- [Exercise instructions] Images within the entries are to be omitted; the remainder must be reproduced exactly.

Stored data entries:

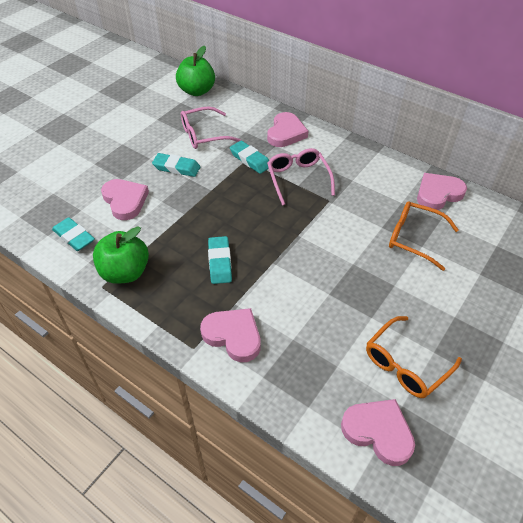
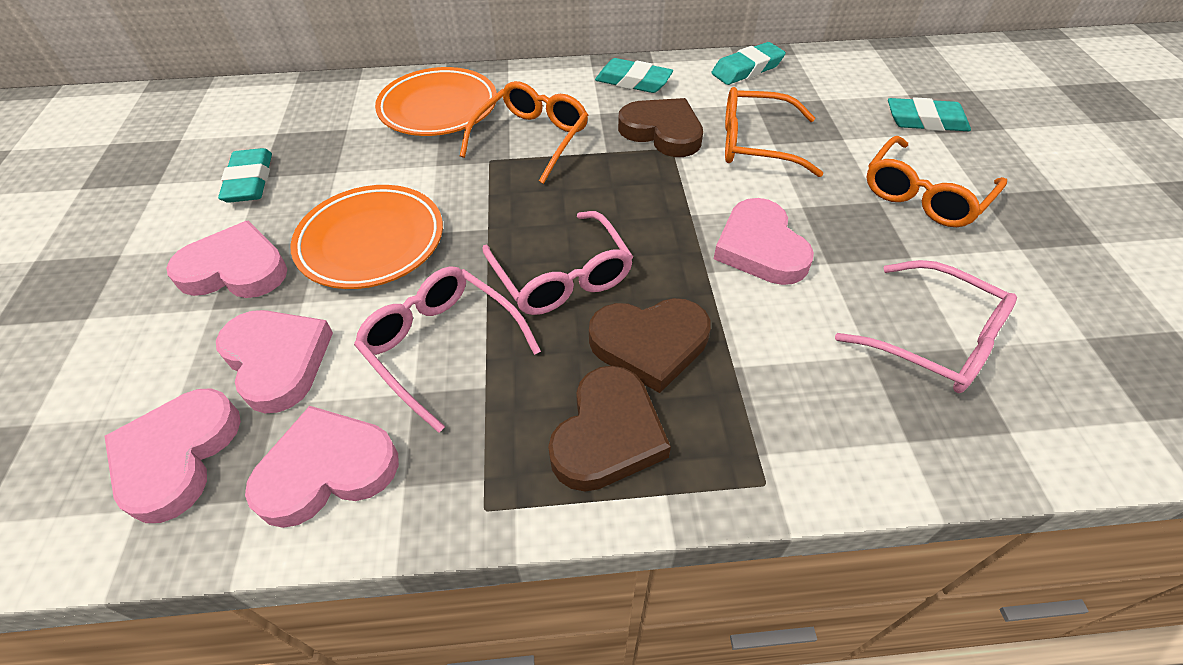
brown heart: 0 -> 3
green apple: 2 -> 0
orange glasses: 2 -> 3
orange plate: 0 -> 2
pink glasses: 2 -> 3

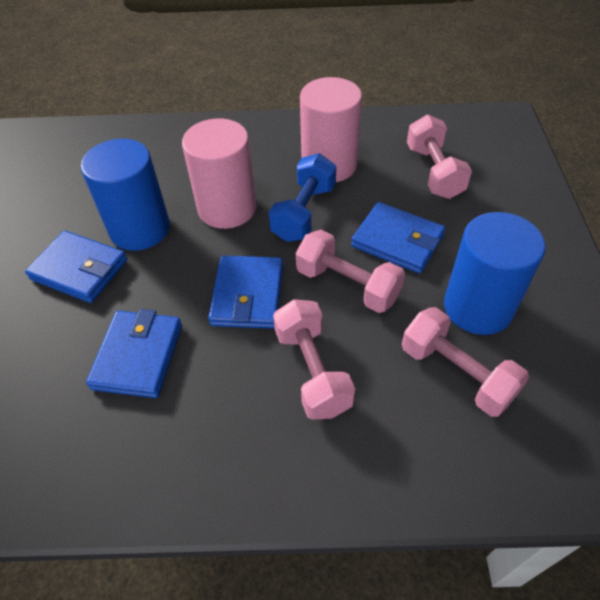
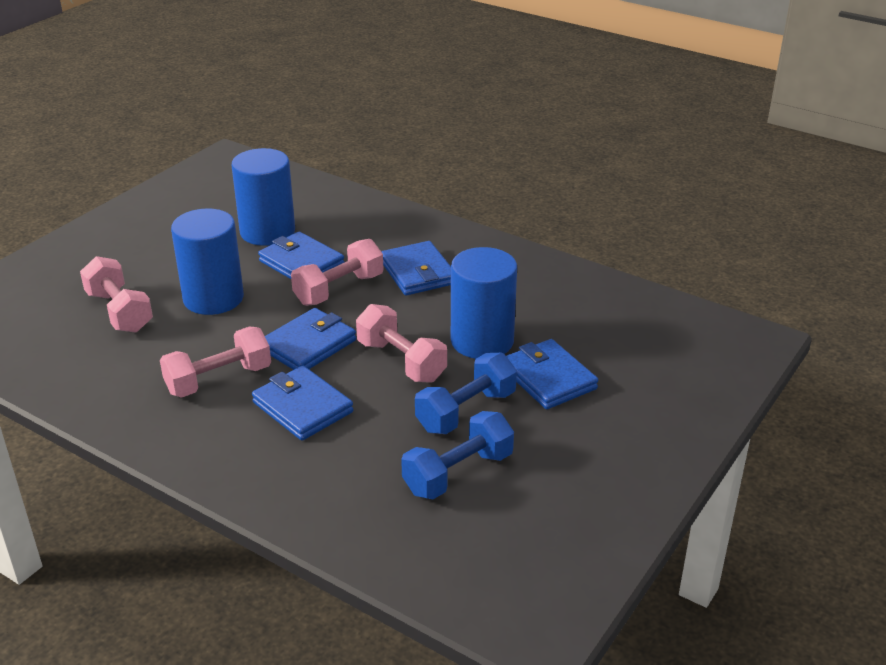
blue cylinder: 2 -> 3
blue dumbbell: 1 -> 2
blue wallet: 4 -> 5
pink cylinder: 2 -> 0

- [Solution to this exercise]
brown heart: 0 -> 3
green apple: 2 -> 0
orange glasses: 2 -> 3
orange plate: 0 -> 2
pink glasses: 2 -> 3

blue cylinder: 2 -> 3
blue dumbbell: 1 -> 2
blue wallet: 4 -> 5
pink cylinder: 2 -> 0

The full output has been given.